== ACTIVITY ==
Nothing but the lines holding the string "moved" should appear in the answer. Copy them from the entries.

(SOURCE DATA)

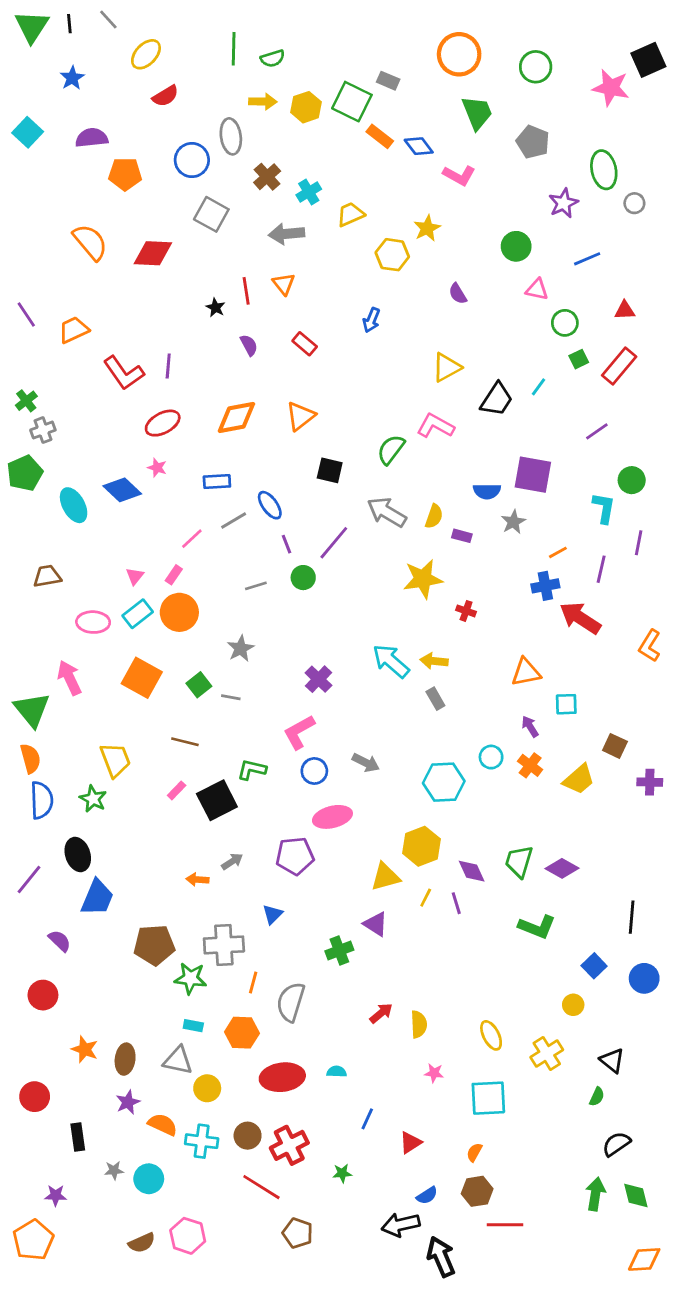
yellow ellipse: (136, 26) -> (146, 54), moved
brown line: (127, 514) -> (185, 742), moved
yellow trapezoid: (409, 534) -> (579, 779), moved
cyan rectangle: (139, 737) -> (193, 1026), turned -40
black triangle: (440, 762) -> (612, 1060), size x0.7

(End SOURCE DATA)

== ANSWER TO THIS EXERCISE ==
yellow ellipse: (136, 26) -> (146, 54), moved
brown line: (127, 514) -> (185, 742), moved
yellow trapezoid: (409, 534) -> (579, 779), moved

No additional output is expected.